*Exercise directions*
Please set down each entry exactly, omitting any picture it holds.
■ ■ ■ ■
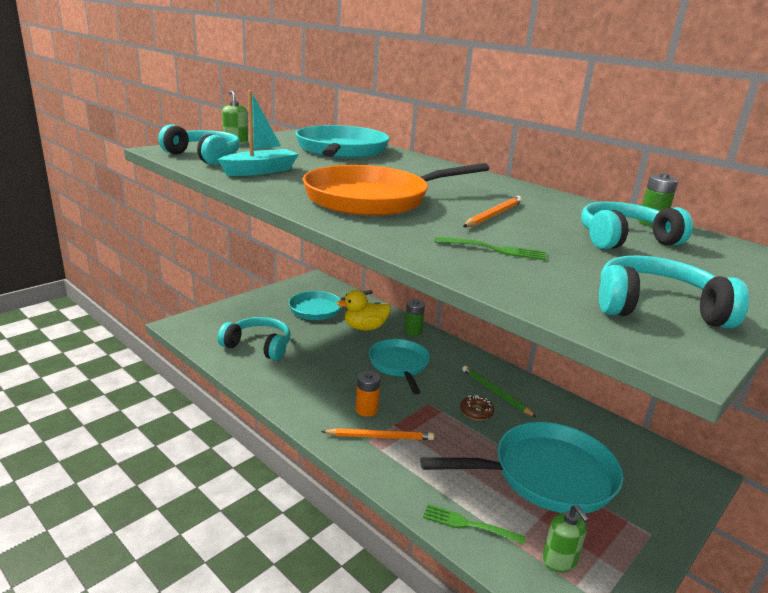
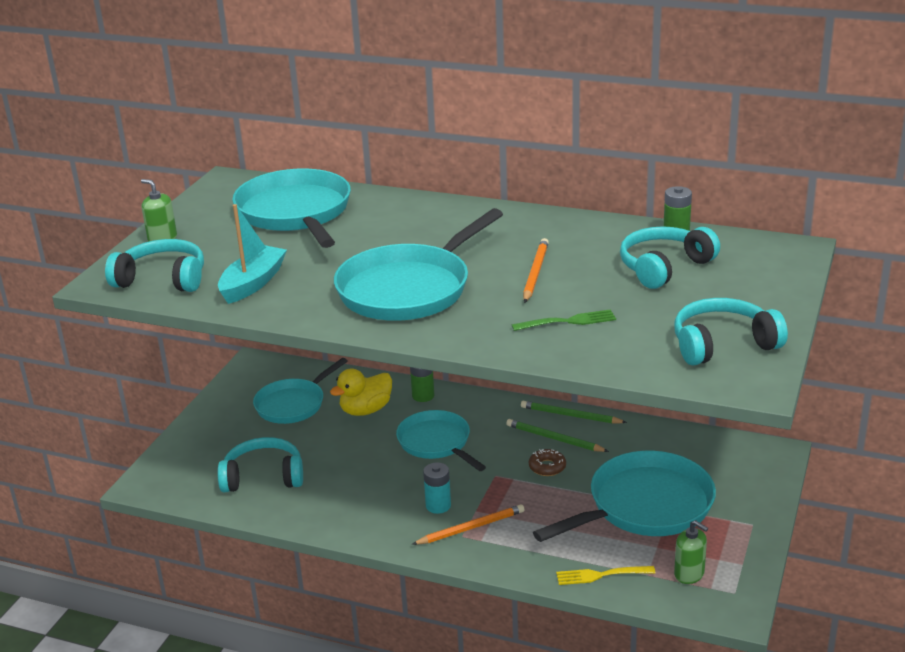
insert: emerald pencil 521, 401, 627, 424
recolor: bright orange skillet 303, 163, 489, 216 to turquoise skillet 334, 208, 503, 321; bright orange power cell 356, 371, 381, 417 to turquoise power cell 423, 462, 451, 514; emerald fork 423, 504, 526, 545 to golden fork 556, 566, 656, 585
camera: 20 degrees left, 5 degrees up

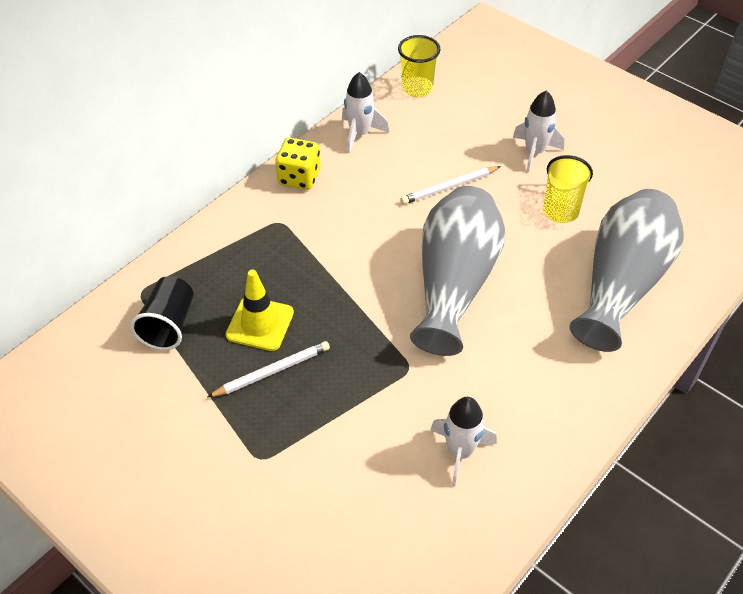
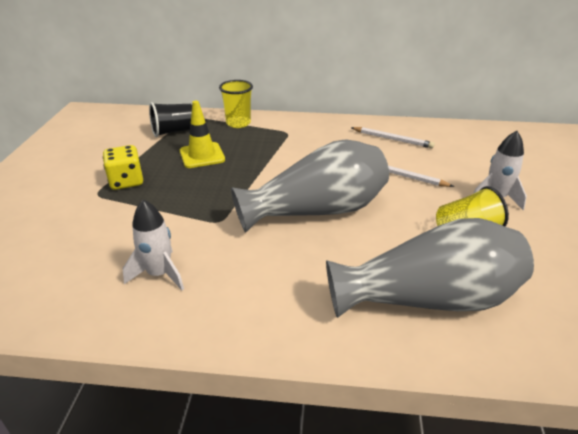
delete: white spaceship 342, 72, 389, 153
move: white pencil 208, 341, 330, 397 to 351, 127, 435, 148; golden die 275, 138, 320, 190 to 103, 145, 143, 190; golden tumbler 398, 35, 441, 97 to 219, 80, 253, 128
camera: 55 degrees right, 15 degrees down

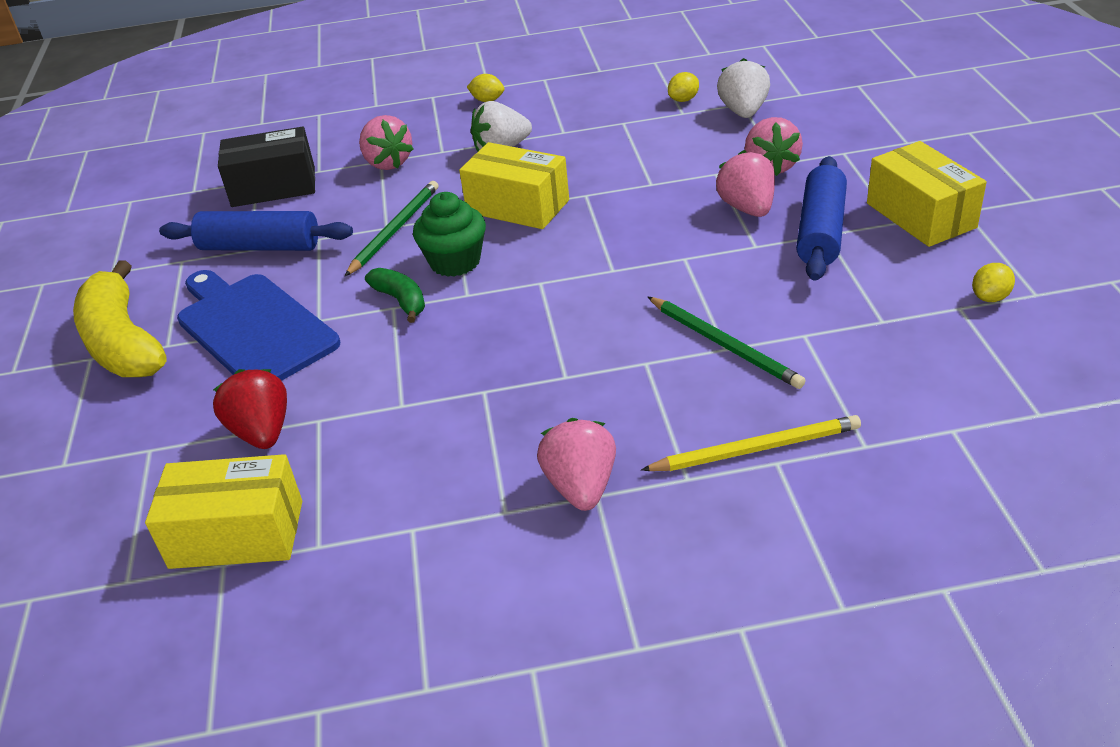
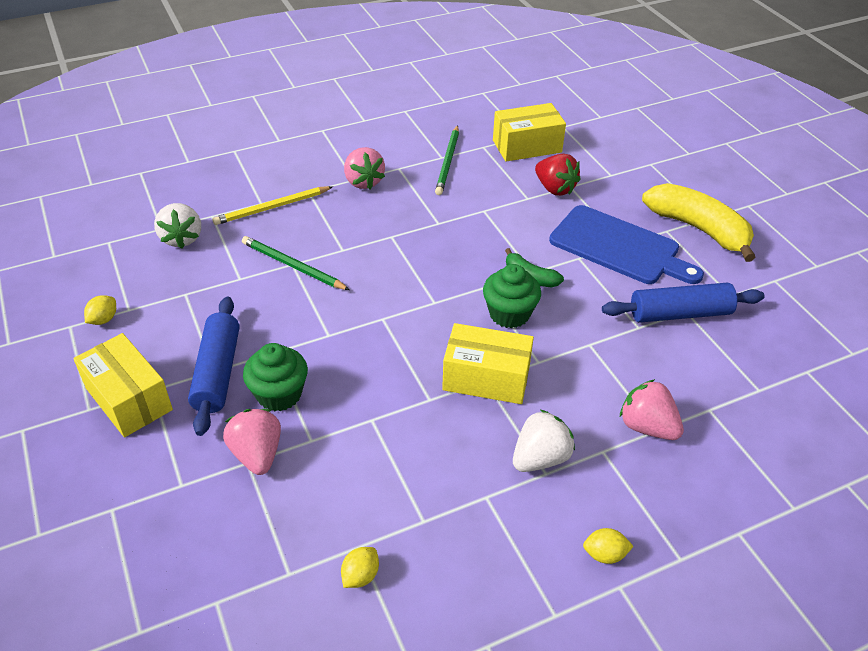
delete: ebony package 218, 126, 315, 207
move: emerald pencil 345, 181, 439, 276 to 435, 125, 459, 195; white strawberry 717, 58, 770, 118 to 154, 203, 201, 249
replace: rosy strawberry 716, 150, 775, 217 to emerald cupcake 243, 343, 308, 411
camera: 160 degrees right, 5 degrees up

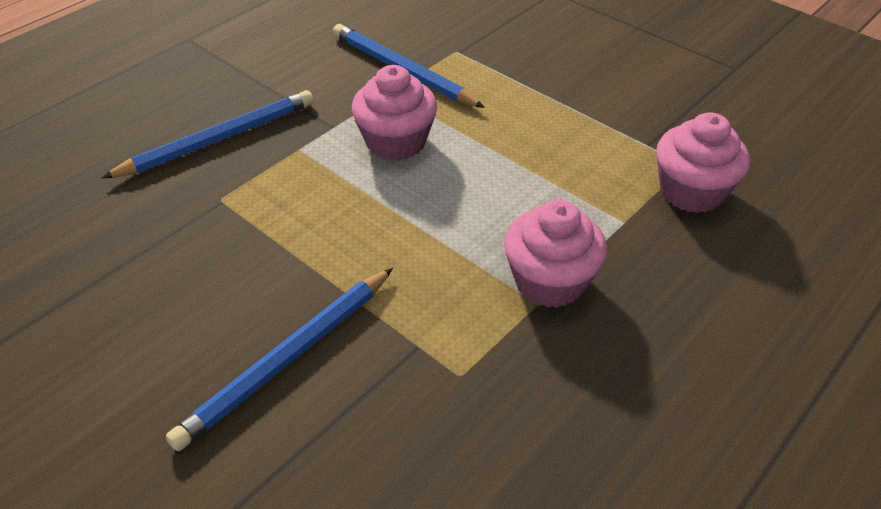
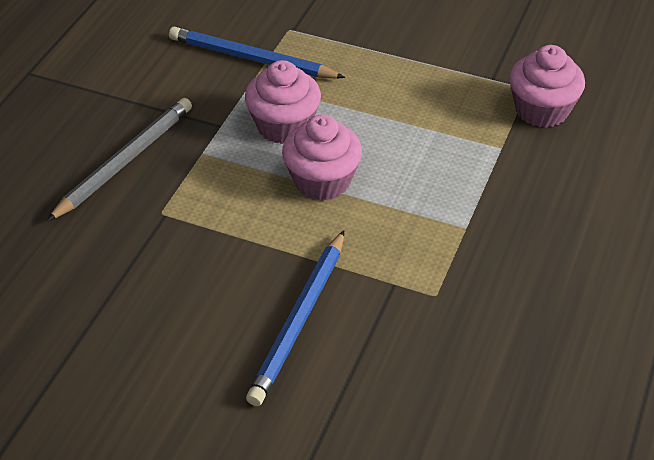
move: rosy cupcake 504, 200, 607, 308 to 282, 114, 362, 201
recolor: royal blue pencil 102, 90, 314, 179 to ash-grey pencil 47, 98, 192, 222
camera: 20 degrees left, 0 degrees up

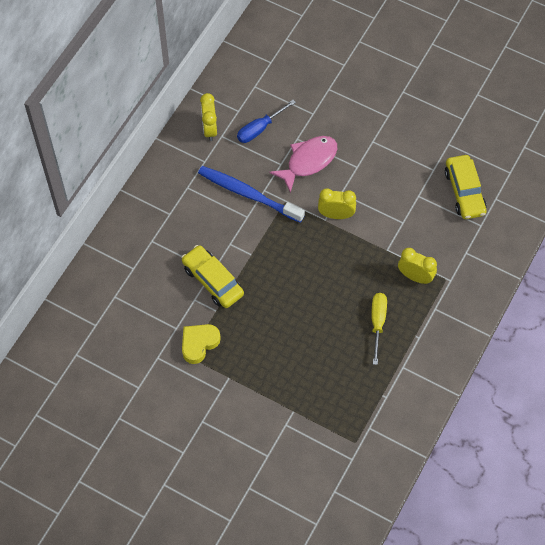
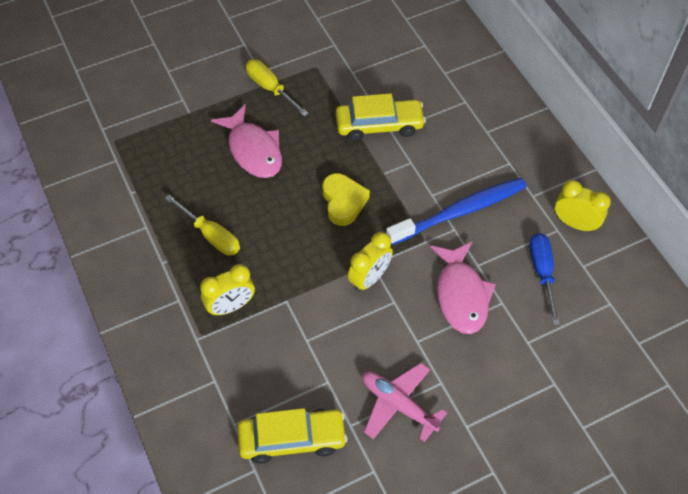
insert: rosy toy fish 211, 104, 282, 178; golden flat screwdriver 246, 59, 309, 117; rosy aeroplane 362, 363, 447, 442
move: golden heart 182, 324, 221, 364 to 322, 173, 370, 226
rotate: golden toy car 445, 155, 487, 219 = 237, 408, 347, 464 150 degrees clockwise
camera: 125 degrees right, 5 degrees down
■ ■ ■ ■
*Exercise result*
insert: emerald pencil 521, 401, 627, 424
recolor: bright orange skillet 303, 163, 489, 216 to turquoise skillet 334, 208, 503, 321; bright orange power cell 356, 371, 381, 417 to turquoise power cell 423, 462, 451, 514; emerald fork 423, 504, 526, 545 to golden fork 556, 566, 656, 585
camera: 20 degrees left, 5 degrees up

delete: white spaceship 342, 72, 389, 153
move: white pencil 208, 341, 330, 397 to 351, 127, 435, 148; golden die 275, 138, 320, 190 to 103, 145, 143, 190; golden tumbler 398, 35, 441, 97 to 219, 80, 253, 128
camera: 55 degrees right, 15 degrees down

delete: ebony package 218, 126, 315, 207
move: emerald pencil 345, 181, 439, 276 to 435, 125, 459, 195; white strawberry 717, 58, 770, 118 to 154, 203, 201, 249
replace: rosy strawberry 716, 150, 775, 217 to emerald cupcake 243, 343, 308, 411
camera: 160 degrees right, 5 degrees up

move: rosy cupcake 504, 200, 607, 308 to 282, 114, 362, 201
recolor: royal blue pencil 102, 90, 314, 179 to ash-grey pencil 47, 98, 192, 222
camera: 20 degrees left, 0 degrees up

insert: rosy toy fish 211, 104, 282, 178; golden flat screwdriver 246, 59, 309, 117; rosy aeroplane 362, 363, 447, 442
move: golden heart 182, 324, 221, 364 to 322, 173, 370, 226
rotate: golden toy car 445, 155, 487, 219 = 237, 408, 347, 464 150 degrees clockwise
camera: 125 degrees right, 5 degrees down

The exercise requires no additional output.